→ What to produce:
Exact copy, pictures excluded: write out every line below.

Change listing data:
□ □ □

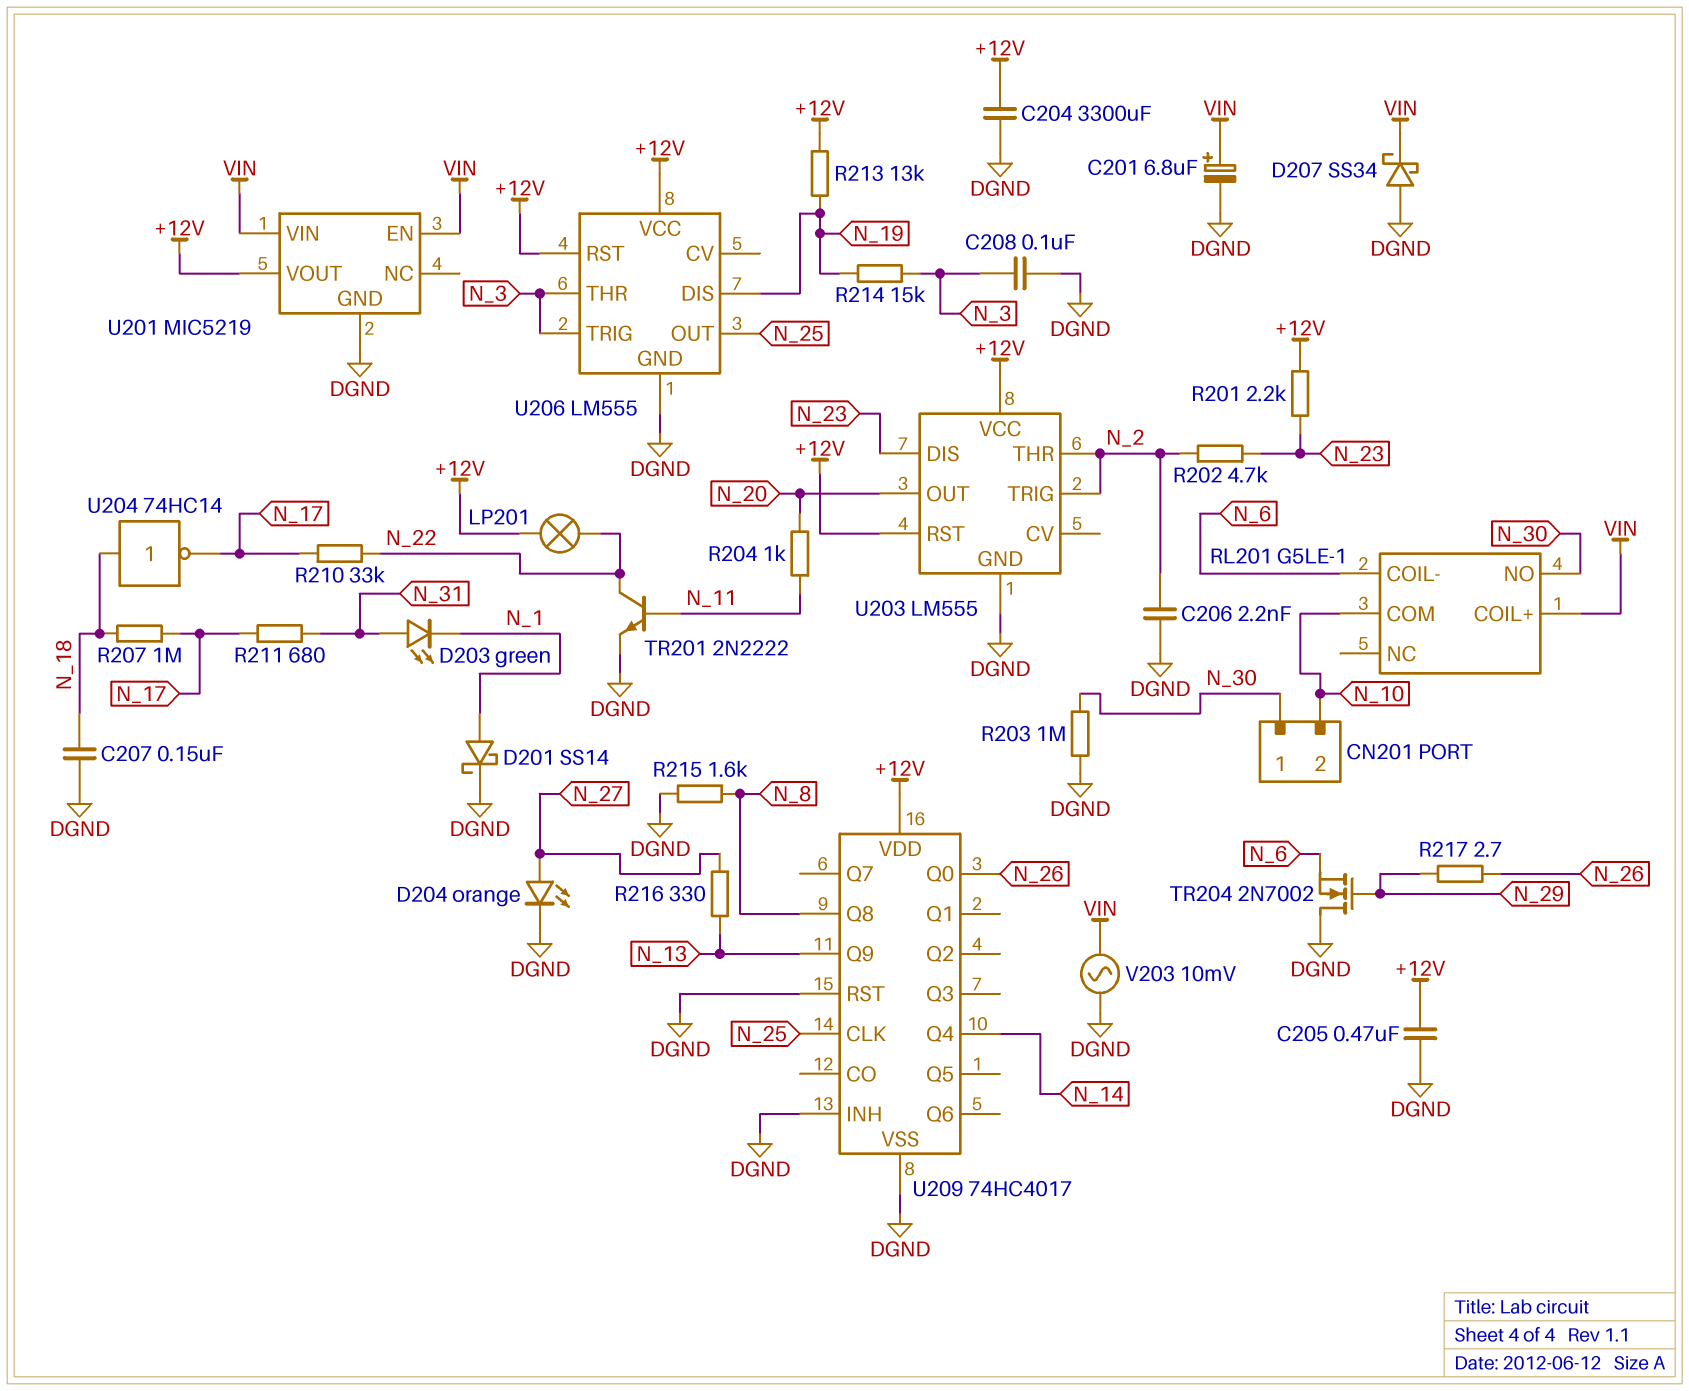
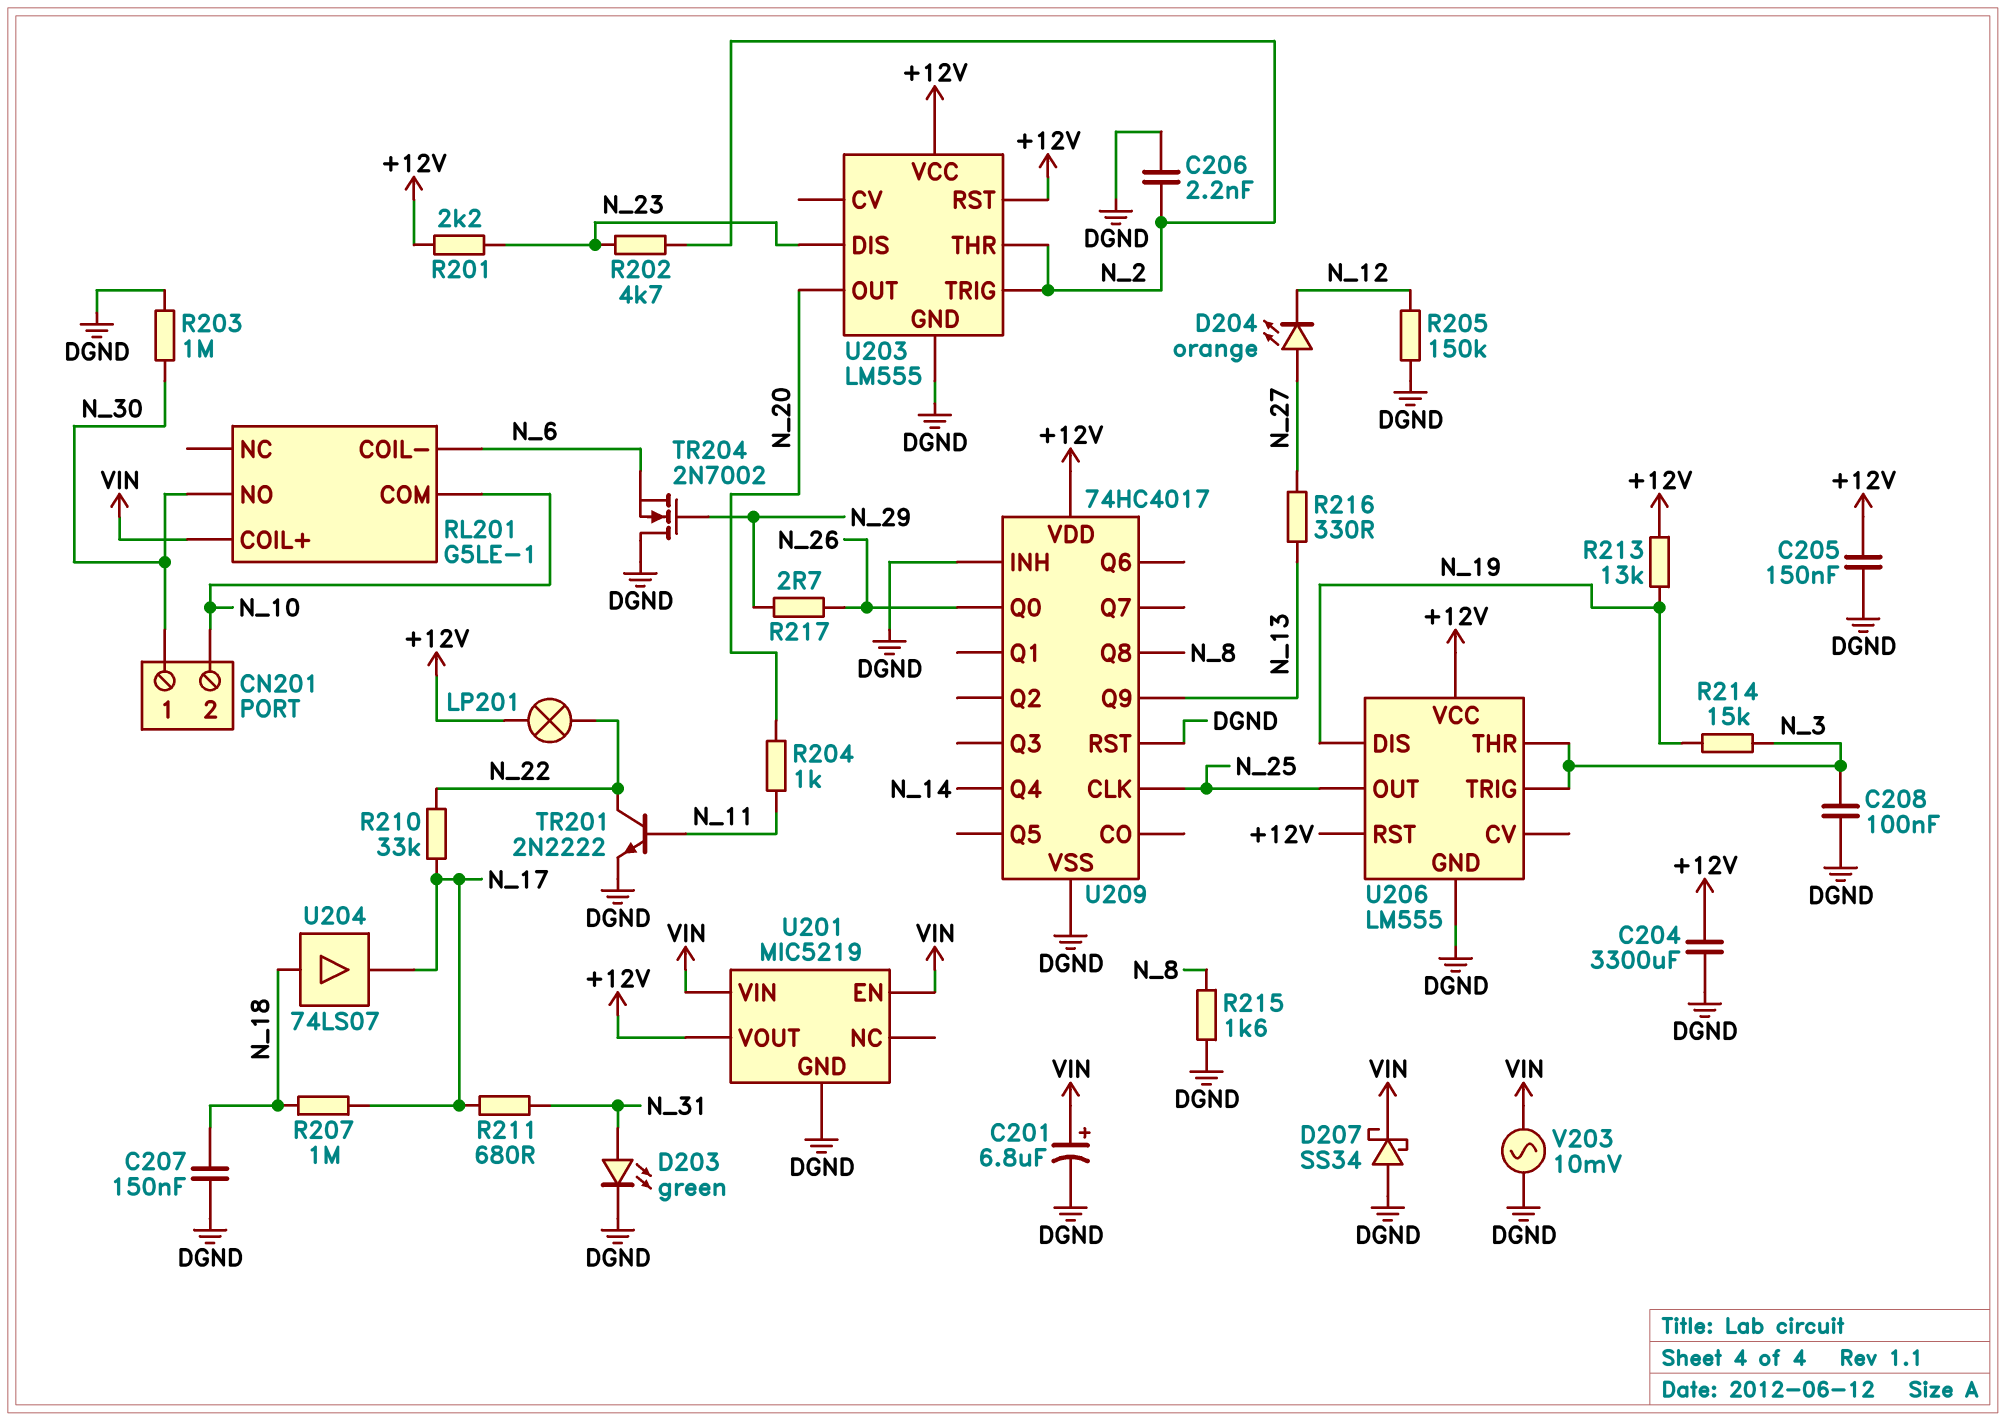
C205: 470nF (+12V, DGND) -> 150nF (+12V, DGND)
D201: schottky SS14 (A N_1, K DGND) -> none
D203: LED green (A N_31, K N_1) -> LED green (A N_31, K DGND)
D204: LED orange (A N_27, K DGND) -> LED orange (A N_27, K N_12)
R205: none -> 150k (DGND, N_12)
U204: NOT 74HC14 (in N_18, out N_17) -> buffer 74LS07 (in N_18, out N_17)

□ □ □

→ The completed task:
C205: 470nF (+12V, DGND) -> 150nF (+12V, DGND)
D201: schottky SS14 (A N_1, K DGND) -> none
D203: LED green (A N_31, K N_1) -> LED green (A N_31, K DGND)
D204: LED orange (A N_27, K DGND) -> LED orange (A N_27, K N_12)
R205: none -> 150k (DGND, N_12)
U204: NOT 74HC14 (in N_18, out N_17) -> buffer 74LS07 (in N_18, out N_17)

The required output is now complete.